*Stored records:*
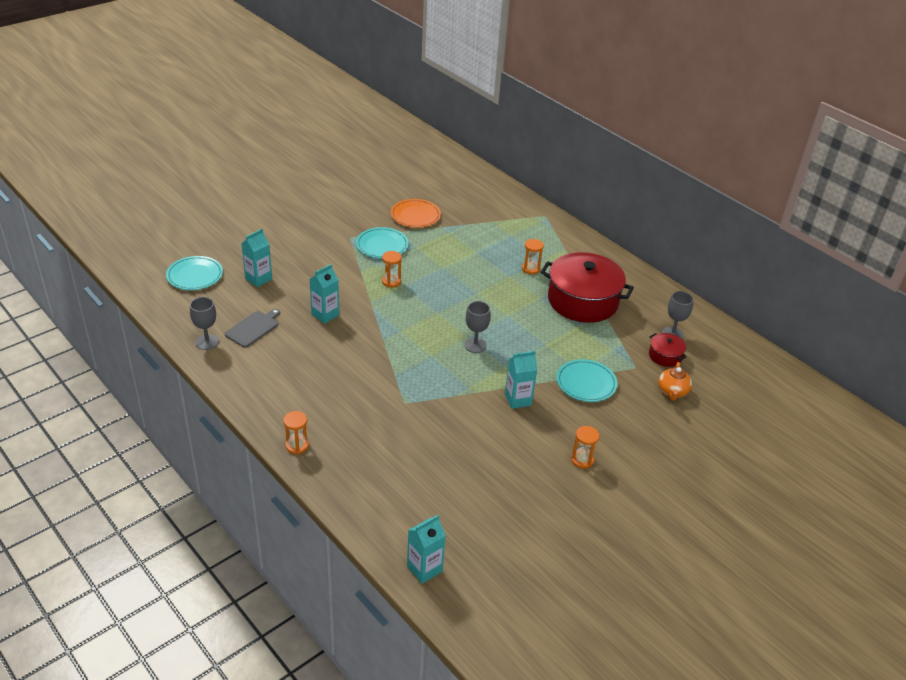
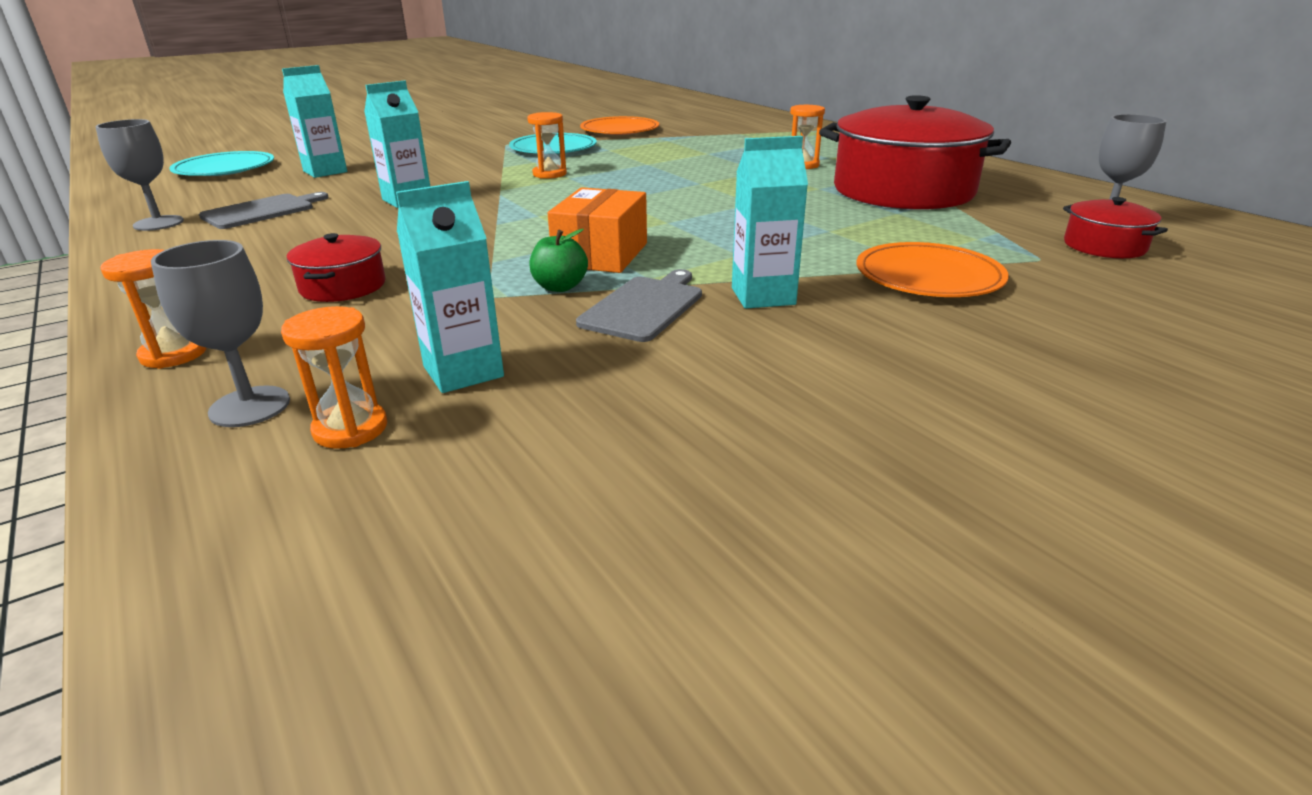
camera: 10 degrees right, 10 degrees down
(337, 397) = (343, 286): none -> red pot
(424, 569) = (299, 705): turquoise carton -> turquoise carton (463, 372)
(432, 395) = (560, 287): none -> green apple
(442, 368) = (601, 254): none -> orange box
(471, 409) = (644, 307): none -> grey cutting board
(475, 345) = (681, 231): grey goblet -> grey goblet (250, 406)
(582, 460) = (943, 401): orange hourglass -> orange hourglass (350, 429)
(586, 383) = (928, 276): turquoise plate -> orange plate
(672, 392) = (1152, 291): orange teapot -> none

*Instructions for the task:*
Your output should be an exact copy of the lines from the one containing "(475, 345) = (681, 231): grey" through the last line of the data above.

*Solution for this exercise:*
(475, 345) = (681, 231): grey goblet -> grey goblet (250, 406)
(582, 460) = (943, 401): orange hourglass -> orange hourglass (350, 429)
(586, 383) = (928, 276): turquoise plate -> orange plate
(672, 392) = (1152, 291): orange teapot -> none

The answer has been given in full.